[Difference listings]
[Start of section]
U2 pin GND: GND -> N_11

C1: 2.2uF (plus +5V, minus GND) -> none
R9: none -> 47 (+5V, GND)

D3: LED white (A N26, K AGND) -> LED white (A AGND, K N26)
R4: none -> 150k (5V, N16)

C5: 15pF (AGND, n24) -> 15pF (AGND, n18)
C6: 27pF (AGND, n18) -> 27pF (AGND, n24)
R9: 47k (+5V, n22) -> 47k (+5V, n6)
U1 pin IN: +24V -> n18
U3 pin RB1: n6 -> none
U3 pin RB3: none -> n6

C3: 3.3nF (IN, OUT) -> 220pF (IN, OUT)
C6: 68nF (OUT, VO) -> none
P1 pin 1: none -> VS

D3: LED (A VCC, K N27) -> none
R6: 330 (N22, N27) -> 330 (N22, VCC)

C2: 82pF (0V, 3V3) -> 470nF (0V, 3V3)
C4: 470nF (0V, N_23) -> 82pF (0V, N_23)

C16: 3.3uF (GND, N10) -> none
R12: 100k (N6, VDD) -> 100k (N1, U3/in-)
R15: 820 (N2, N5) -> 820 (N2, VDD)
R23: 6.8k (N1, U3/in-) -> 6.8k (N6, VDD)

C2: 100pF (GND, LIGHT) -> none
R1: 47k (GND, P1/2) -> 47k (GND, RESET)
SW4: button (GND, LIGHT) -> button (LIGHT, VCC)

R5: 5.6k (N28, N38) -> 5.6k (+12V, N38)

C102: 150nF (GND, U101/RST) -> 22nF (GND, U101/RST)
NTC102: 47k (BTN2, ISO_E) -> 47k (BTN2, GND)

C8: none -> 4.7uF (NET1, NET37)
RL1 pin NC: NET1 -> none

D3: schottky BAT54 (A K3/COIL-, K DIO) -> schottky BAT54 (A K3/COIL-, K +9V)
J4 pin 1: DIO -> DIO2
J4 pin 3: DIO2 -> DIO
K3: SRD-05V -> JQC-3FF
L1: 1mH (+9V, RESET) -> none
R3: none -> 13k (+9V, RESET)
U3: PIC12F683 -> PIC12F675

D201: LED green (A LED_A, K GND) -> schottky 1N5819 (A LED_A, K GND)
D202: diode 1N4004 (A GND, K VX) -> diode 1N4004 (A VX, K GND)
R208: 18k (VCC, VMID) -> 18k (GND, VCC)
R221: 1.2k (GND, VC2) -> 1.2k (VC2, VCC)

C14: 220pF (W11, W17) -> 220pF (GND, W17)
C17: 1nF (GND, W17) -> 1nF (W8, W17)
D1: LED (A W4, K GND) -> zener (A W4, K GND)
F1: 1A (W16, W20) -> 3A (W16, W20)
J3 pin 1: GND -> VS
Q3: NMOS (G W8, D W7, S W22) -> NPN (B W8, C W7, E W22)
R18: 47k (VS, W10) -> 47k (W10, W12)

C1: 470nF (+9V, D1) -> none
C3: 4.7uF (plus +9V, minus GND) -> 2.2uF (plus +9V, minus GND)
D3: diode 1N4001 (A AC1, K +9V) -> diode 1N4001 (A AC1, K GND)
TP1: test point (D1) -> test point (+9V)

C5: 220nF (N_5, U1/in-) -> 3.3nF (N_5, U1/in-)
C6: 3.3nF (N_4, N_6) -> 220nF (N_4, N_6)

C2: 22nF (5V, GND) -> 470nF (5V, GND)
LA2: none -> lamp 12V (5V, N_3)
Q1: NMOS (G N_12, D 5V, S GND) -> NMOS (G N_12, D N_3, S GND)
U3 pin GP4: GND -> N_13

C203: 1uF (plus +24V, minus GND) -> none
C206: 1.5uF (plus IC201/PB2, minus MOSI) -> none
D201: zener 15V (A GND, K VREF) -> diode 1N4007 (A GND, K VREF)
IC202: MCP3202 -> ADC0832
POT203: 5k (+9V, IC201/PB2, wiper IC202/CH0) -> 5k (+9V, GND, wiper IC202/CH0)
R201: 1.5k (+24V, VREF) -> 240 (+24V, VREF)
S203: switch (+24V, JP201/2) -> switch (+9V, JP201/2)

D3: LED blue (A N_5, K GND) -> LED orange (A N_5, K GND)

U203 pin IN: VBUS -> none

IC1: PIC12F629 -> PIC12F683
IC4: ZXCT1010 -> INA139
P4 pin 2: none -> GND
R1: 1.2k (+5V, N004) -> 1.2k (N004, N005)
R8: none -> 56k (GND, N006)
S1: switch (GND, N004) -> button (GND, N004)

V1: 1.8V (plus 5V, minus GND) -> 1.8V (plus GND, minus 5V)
[End of section]
§ ASSIGNMENT:
Keeping every character as it is, restate the lines above that run from the line with "R9: none -> 47 (+5V, GND)" through the line with "U3 pin RB3: none -> n6", both included, and nothing else.

§ ANSWER SECTION:
R9: none -> 47 (+5V, GND)

D3: LED white (A N26, K AGND) -> LED white (A AGND, K N26)
R4: none -> 150k (5V, N16)

C5: 15pF (AGND, n24) -> 15pF (AGND, n18)
C6: 27pF (AGND, n18) -> 27pF (AGND, n24)
R9: 47k (+5V, n22) -> 47k (+5V, n6)
U1 pin IN: +24V -> n18
U3 pin RB1: n6 -> none
U3 pin RB3: none -> n6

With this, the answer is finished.